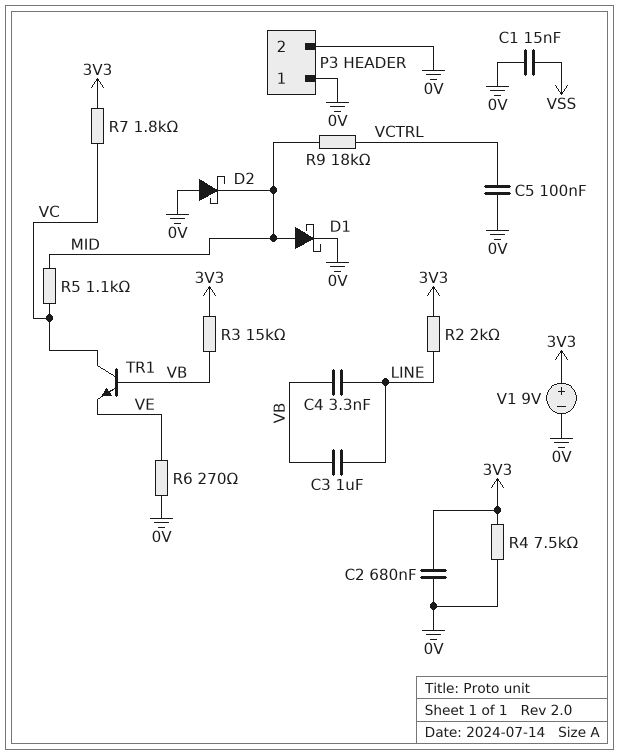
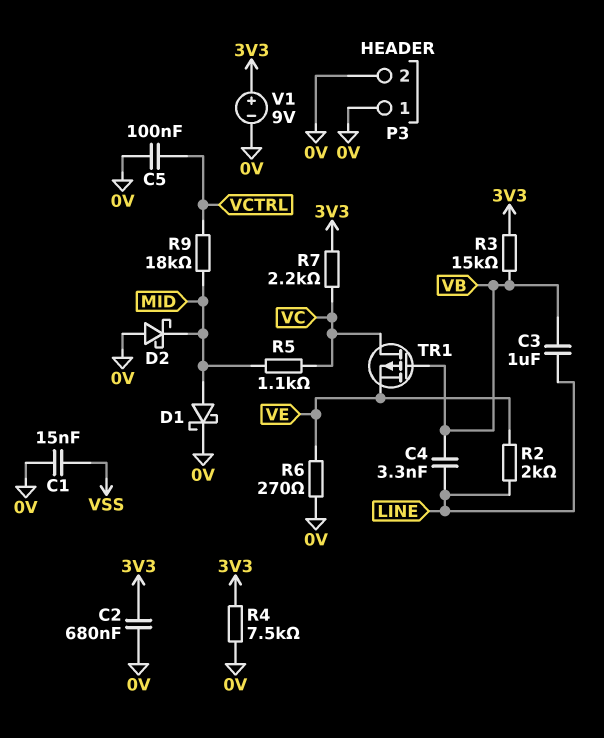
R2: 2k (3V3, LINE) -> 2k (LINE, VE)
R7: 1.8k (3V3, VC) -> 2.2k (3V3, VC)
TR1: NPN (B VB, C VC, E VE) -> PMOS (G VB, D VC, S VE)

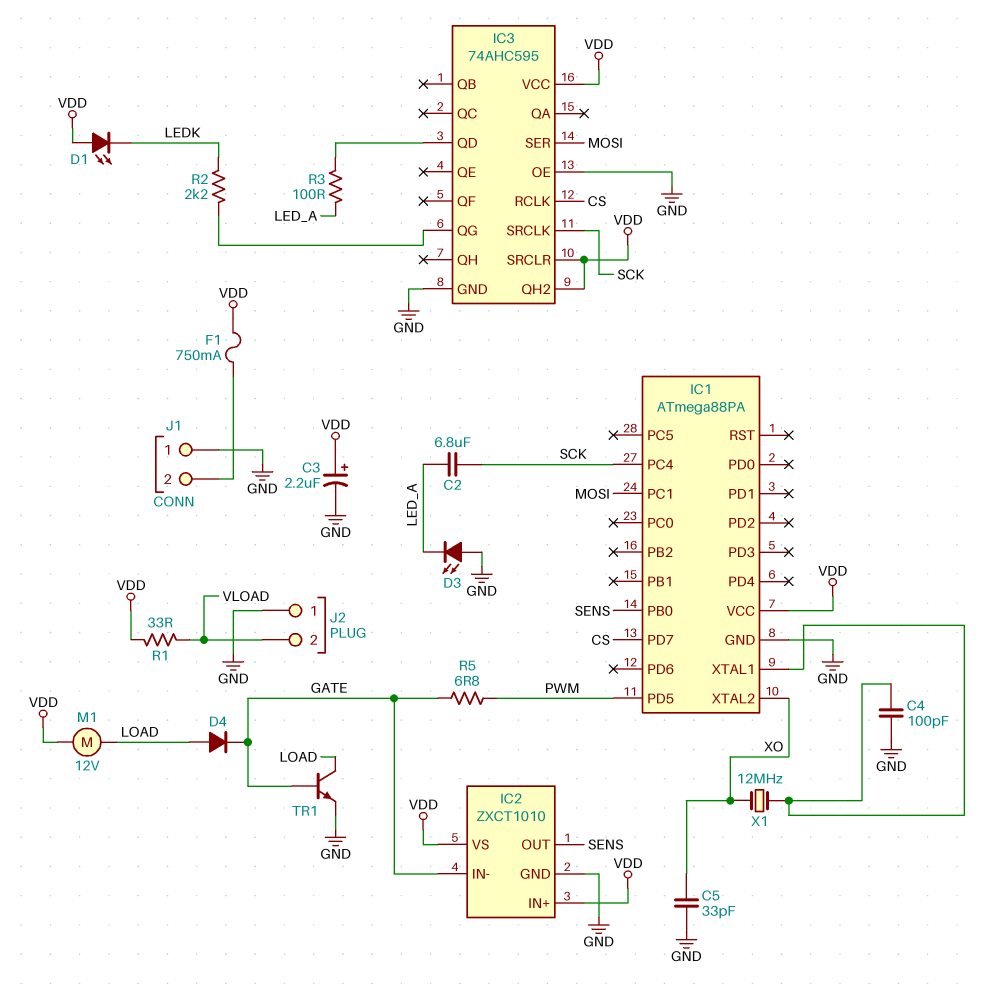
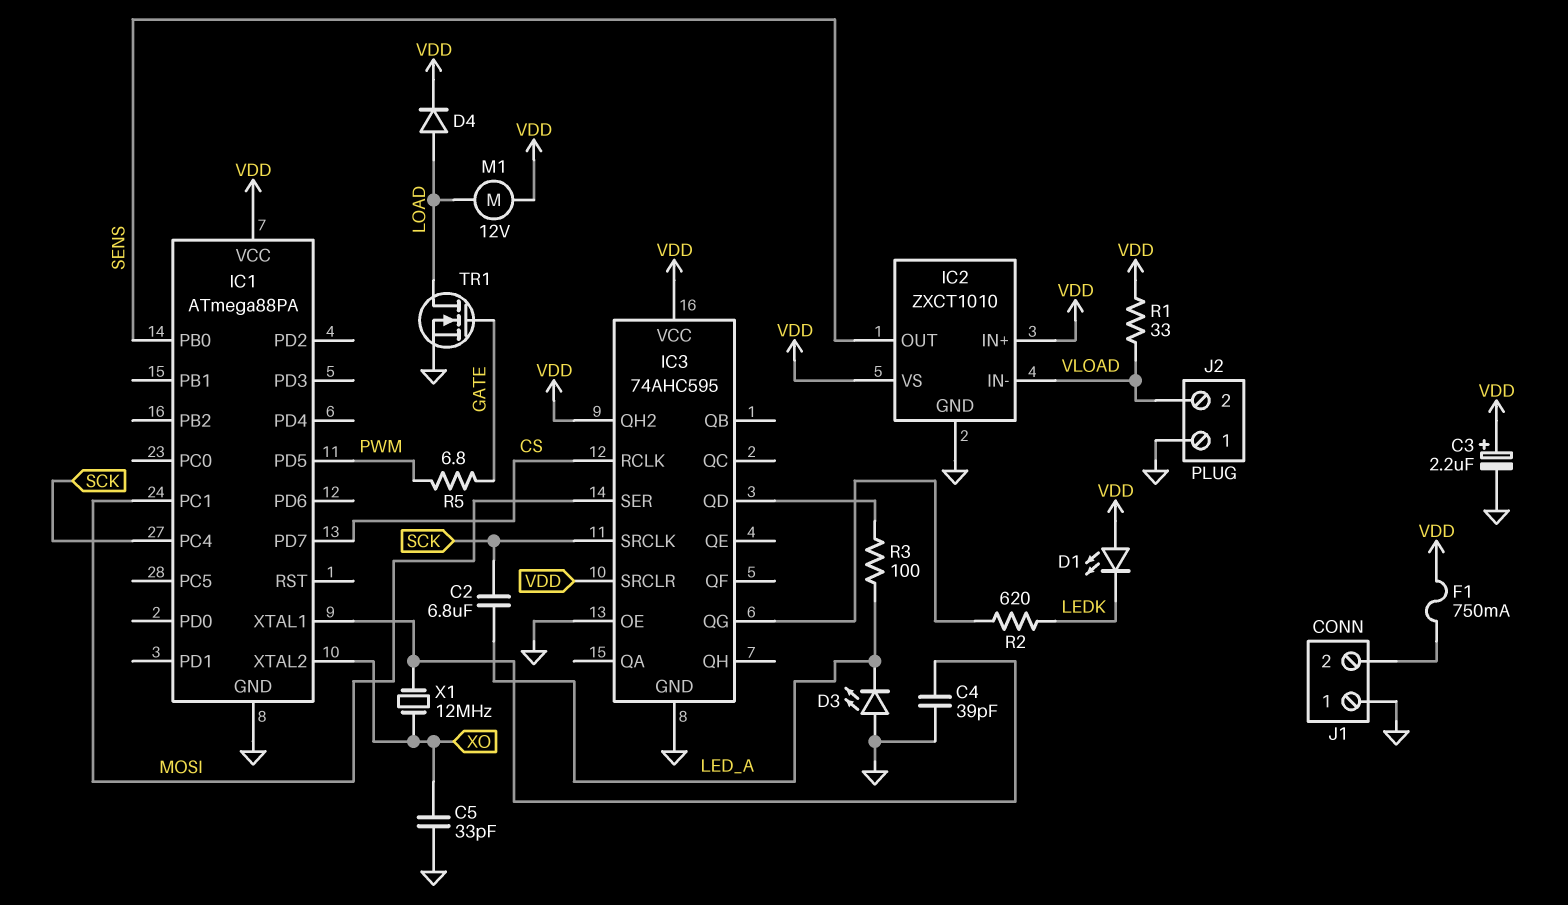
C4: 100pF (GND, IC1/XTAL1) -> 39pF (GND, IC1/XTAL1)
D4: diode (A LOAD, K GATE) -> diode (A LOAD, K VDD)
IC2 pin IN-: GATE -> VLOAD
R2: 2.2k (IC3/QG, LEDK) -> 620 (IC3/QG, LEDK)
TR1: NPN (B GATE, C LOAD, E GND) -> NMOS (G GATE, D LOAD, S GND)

### Exercise objective
The line with "C4: 100pF (GND, IC1/XTAL1)", plus every line after it through the end of the listing, needs to be repeated exactly; nothing else belongs in the reply.

### Response to this task
C4: 100pF (GND, IC1/XTAL1) -> 39pF (GND, IC1/XTAL1)
D4: diode (A LOAD, K GATE) -> diode (A LOAD, K VDD)
IC2 pin IN-: GATE -> VLOAD
R2: 2.2k (IC3/QG, LEDK) -> 620 (IC3/QG, LEDK)
TR1: NPN (B GATE, C LOAD, E GND) -> NMOS (G GATE, D LOAD, S GND)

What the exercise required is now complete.